A verbatim printing of the entries that follow is needed; pictures must not appear in it.

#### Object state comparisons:

++++++++++

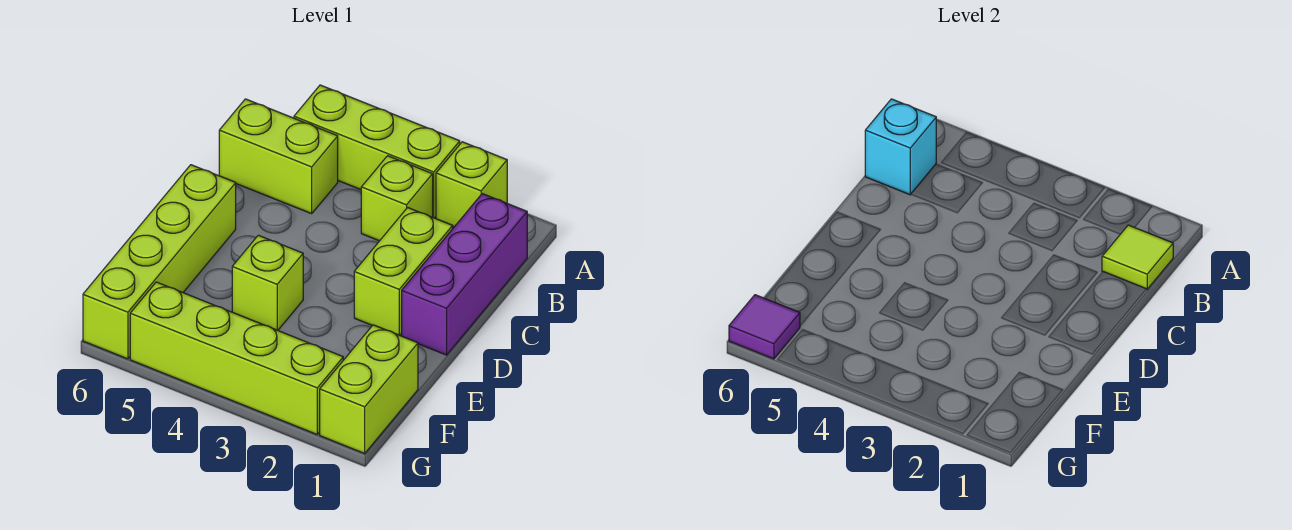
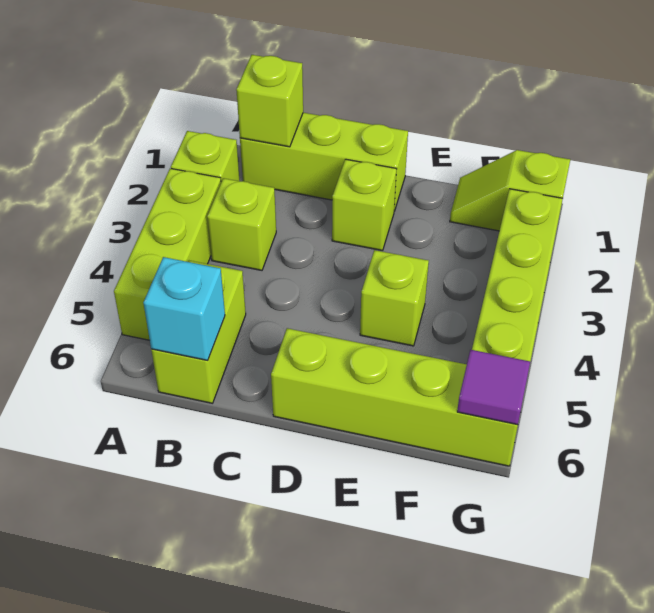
purple brick B1:D1 level 1 -> lime brick B1:D1 level 1
lime tile B1 level 2 -> lime brick B1 level 2
lime brick C2:D2 level 1 -> lime brick D2 level 1
lime brick F1:G1 level 1 -> lime slope F1:G1 level 1 top G

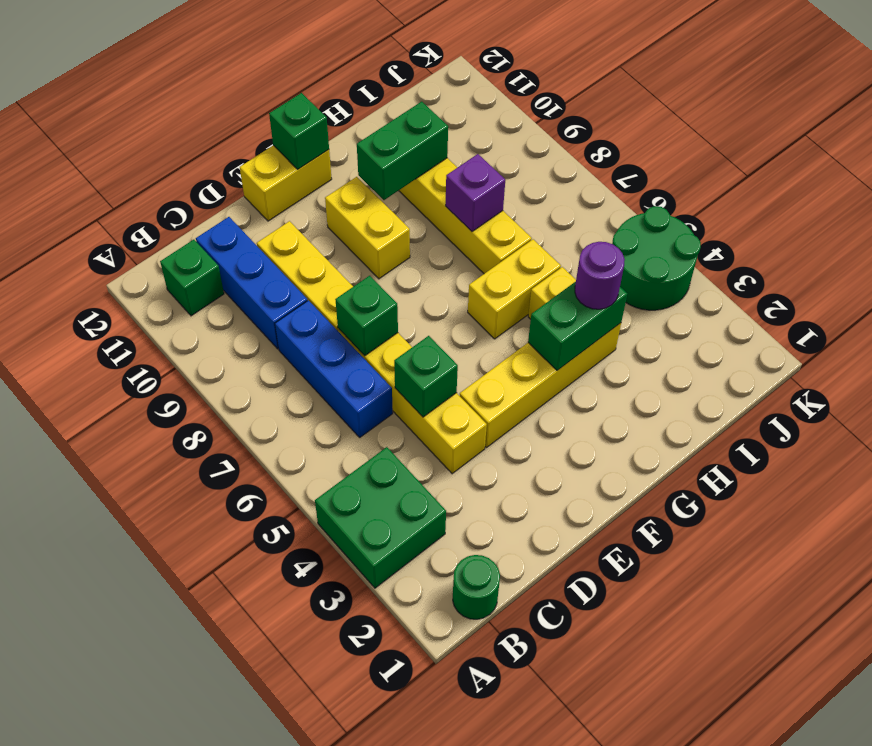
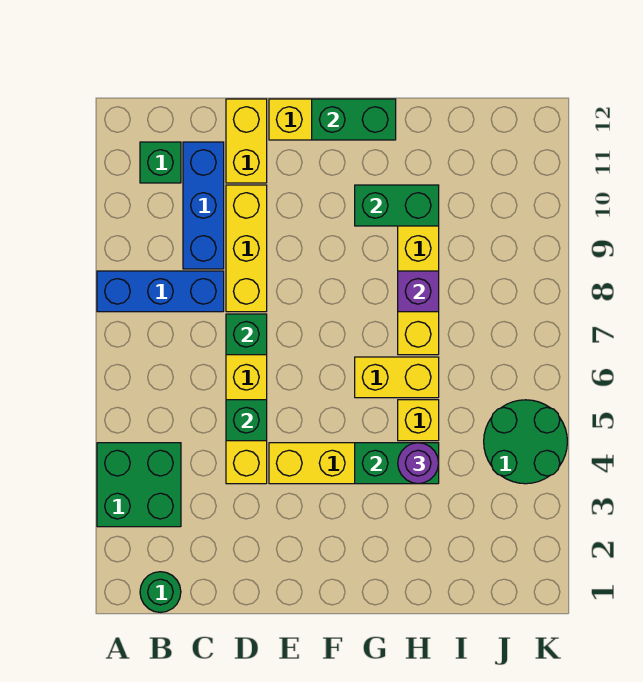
blue brick C6:C8 level 1 -> blue brick A8:C8 level 1
yellow brick F9:F10 level 1 -> yellow brick D11:D12 level 1
green brick F12 level 2 -> green brick F12:G12 level 2

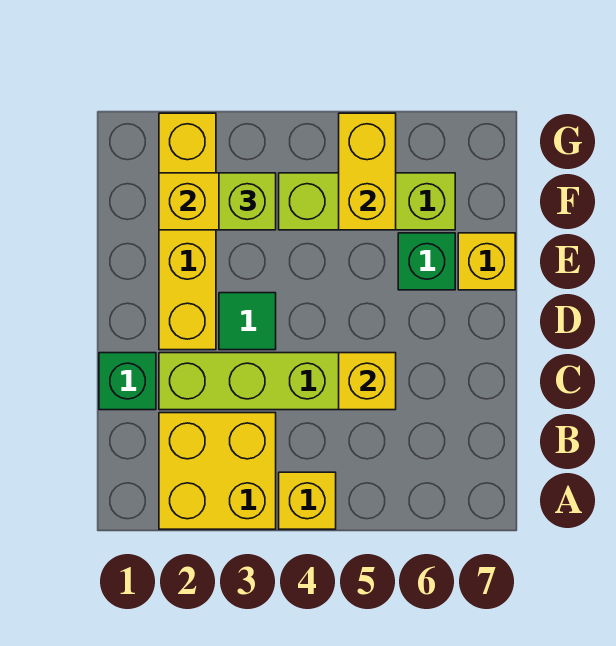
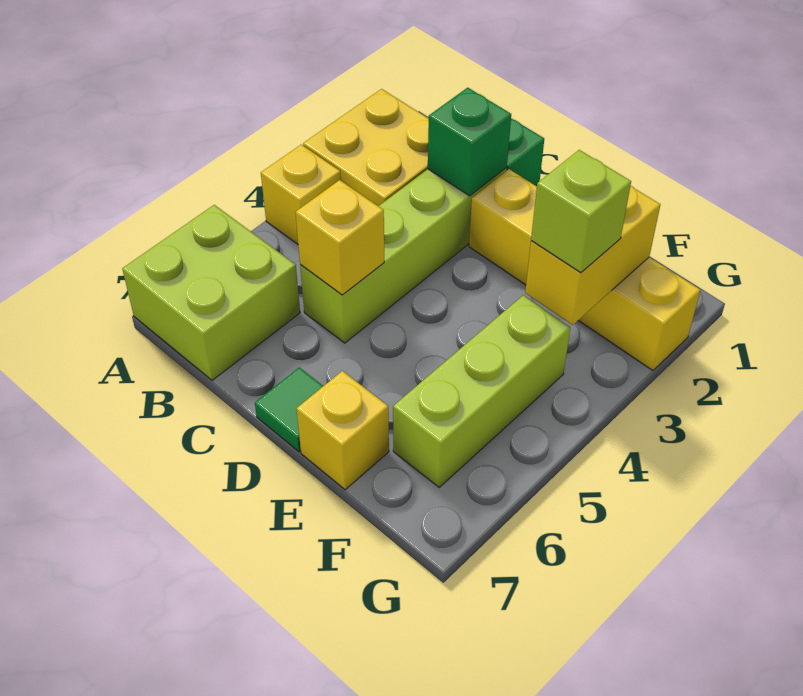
none -> lime brick A6:B7 level 1
green tile D3 level 1 -> green tile D7 level 1
green brick E6 level 1 -> green brick C2 level 2
yellow brick F5:G5 level 2 -> none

++++++++++

#### Written reply:
purple brick B1:D1 level 1 -> lime brick B1:D1 level 1
lime tile B1 level 2 -> lime brick B1 level 2
lime brick C2:D2 level 1 -> lime brick D2 level 1
lime brick F1:G1 level 1 -> lime slope F1:G1 level 1 top G

blue brick C6:C8 level 1 -> blue brick A8:C8 level 1
yellow brick F9:F10 level 1 -> yellow brick D11:D12 level 1
green brick F12 level 2 -> green brick F12:G12 level 2

none -> lime brick A6:B7 level 1
green tile D3 level 1 -> green tile D7 level 1
green brick E6 level 1 -> green brick C2 level 2
yellow brick F5:G5 level 2 -> none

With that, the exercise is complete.